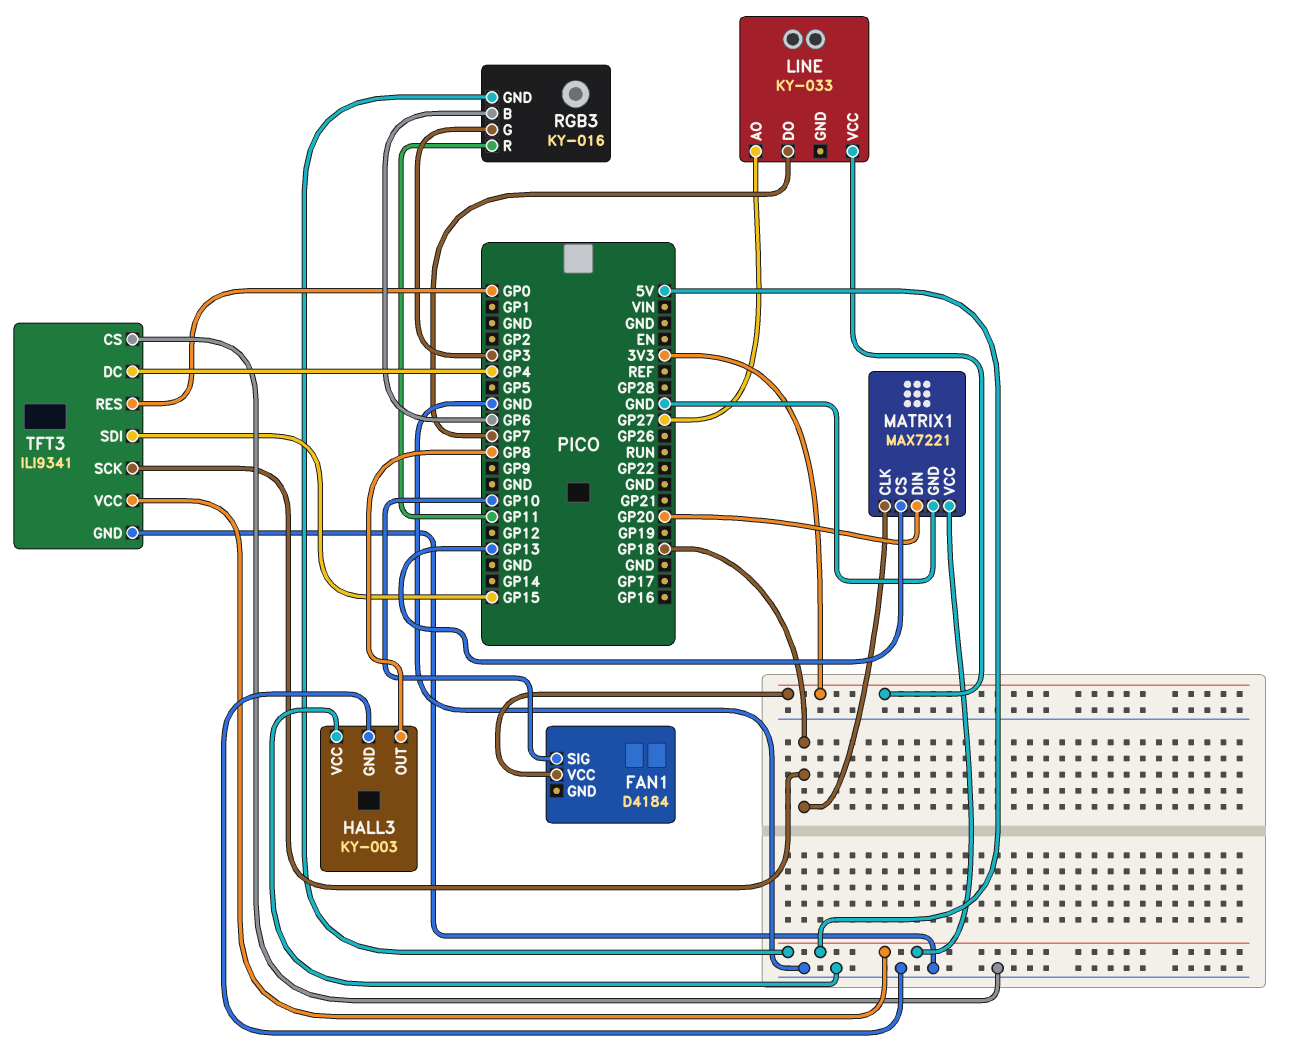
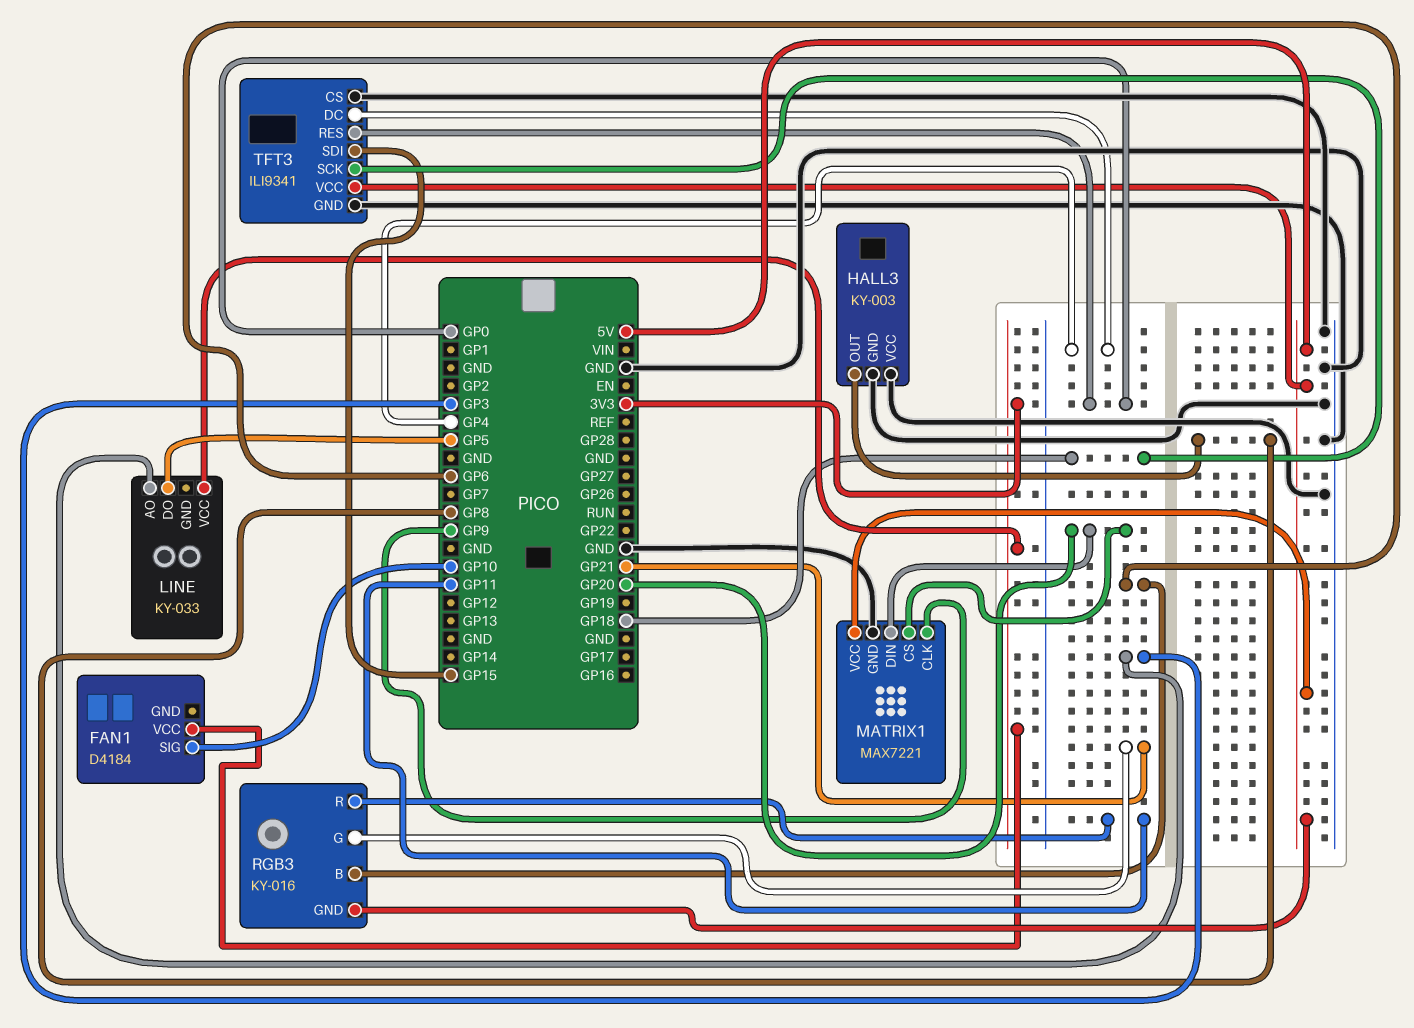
LINE pin AO: GP27 -> GP3
LINE pin DO: GP7 -> GP5
MATRIX1 pin CLK: GP18 -> GP9
MATRIX1 pin CS: GP13 -> GP20
RGB3 pin G: GP3 -> GP21

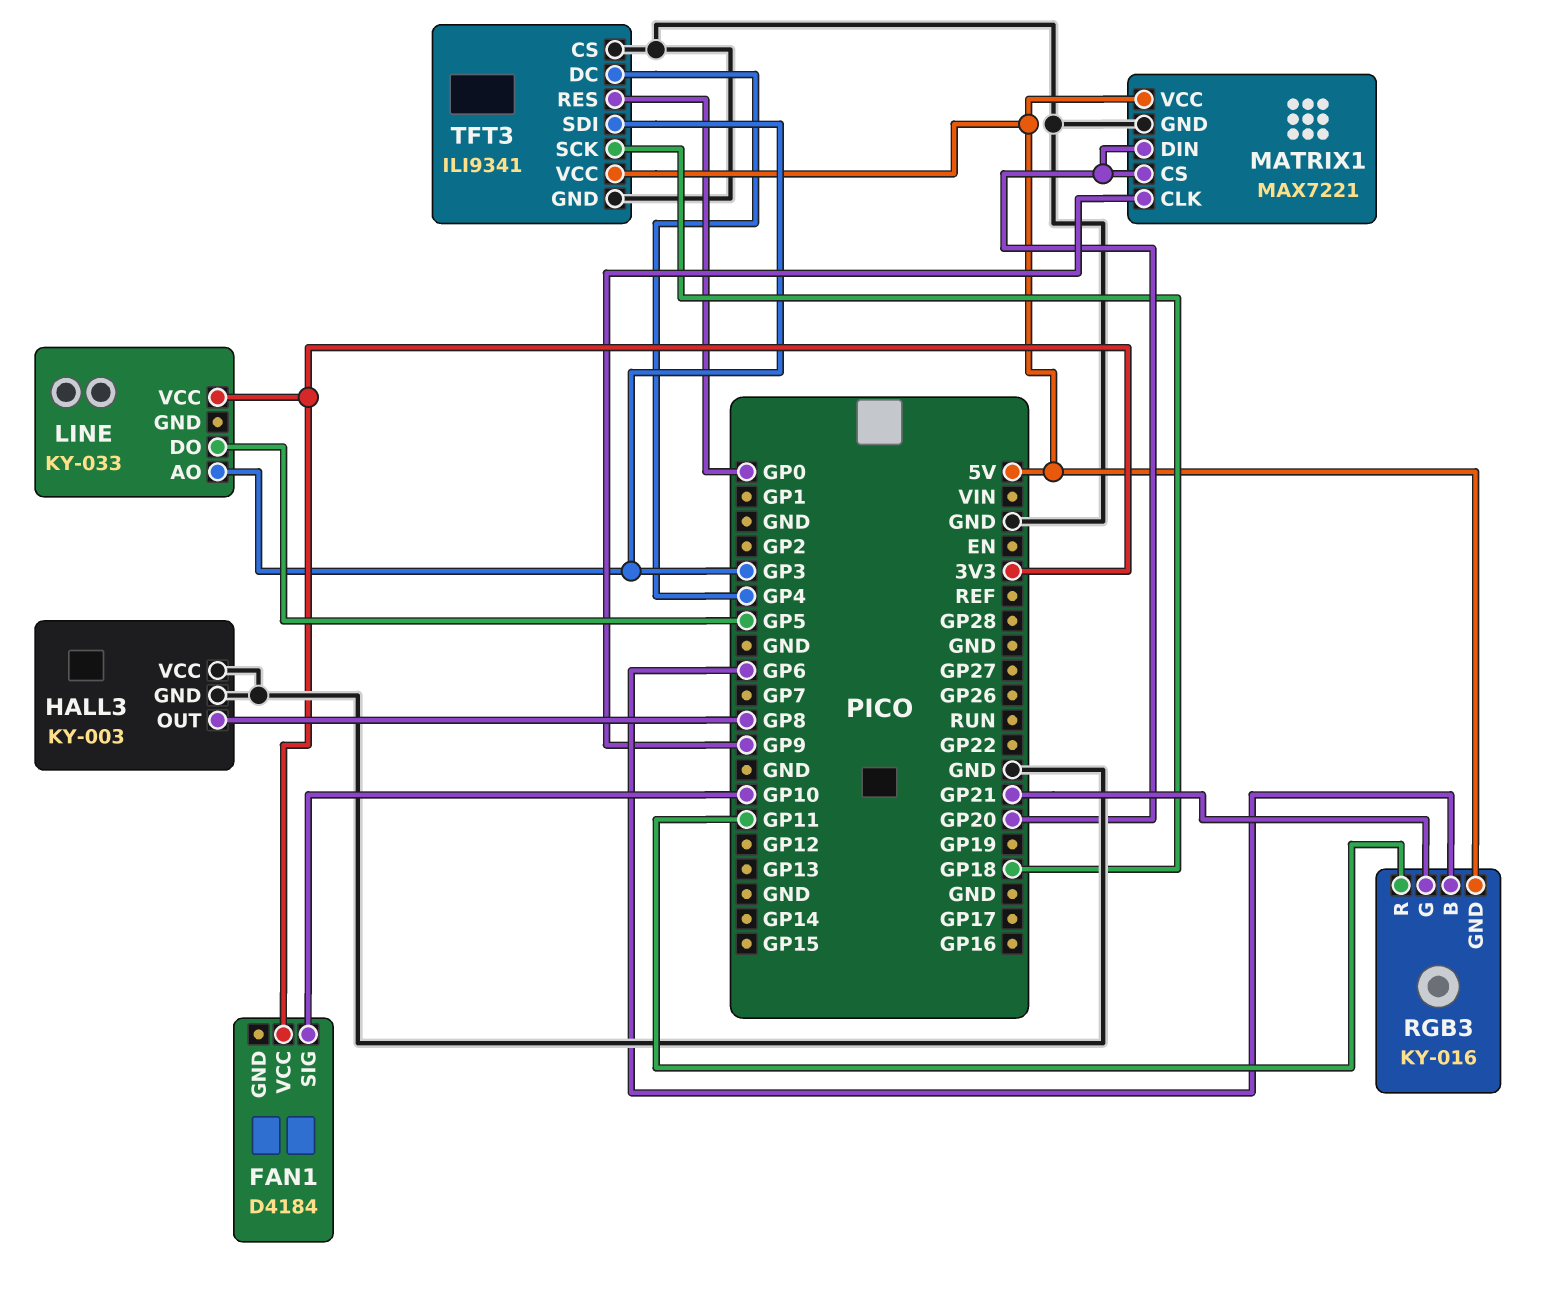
TFT3 pin SDI: GP15 -> GP3

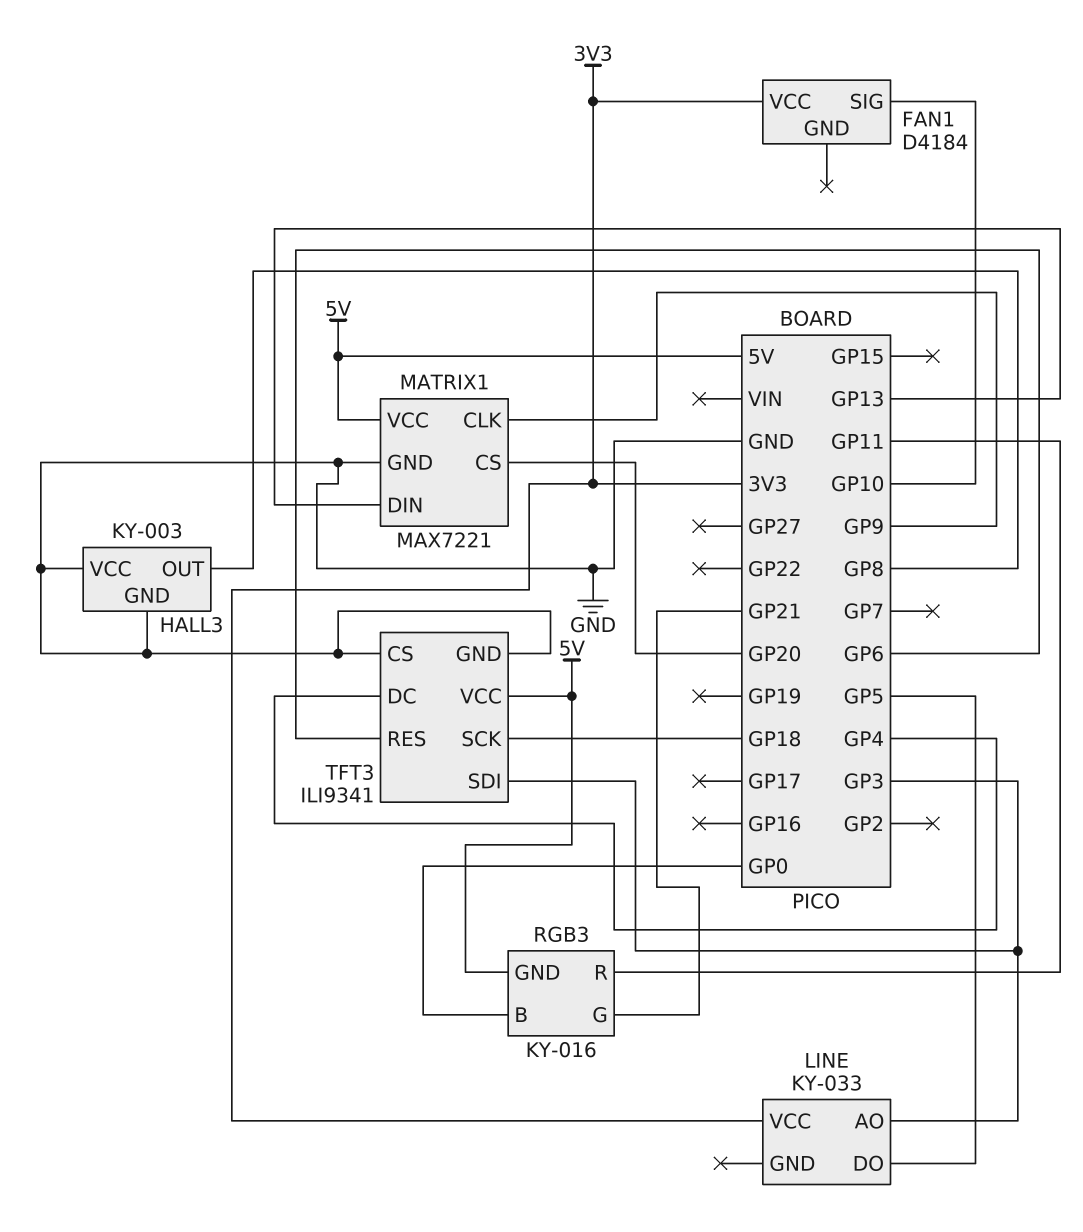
MATRIX1 pin DIN: GP20 -> GP13
RGB3 pin B: GP6 -> GP0
TFT3 pin RES: GP0 -> GP6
○ ○ ○ ○
→ **ABOUT THIS TASK**
Without including any picture, print every record exactly as written above.

→ **SOLUTION TO THIS EXERCISE**
LINE pin AO: GP27 -> GP3
LINE pin DO: GP7 -> GP5
MATRIX1 pin CLK: GP18 -> GP9
MATRIX1 pin CS: GP13 -> GP20
RGB3 pin G: GP3 -> GP21

TFT3 pin SDI: GP15 -> GP3

MATRIX1 pin DIN: GP20 -> GP13
RGB3 pin B: GP6 -> GP0
TFT3 pin RES: GP0 -> GP6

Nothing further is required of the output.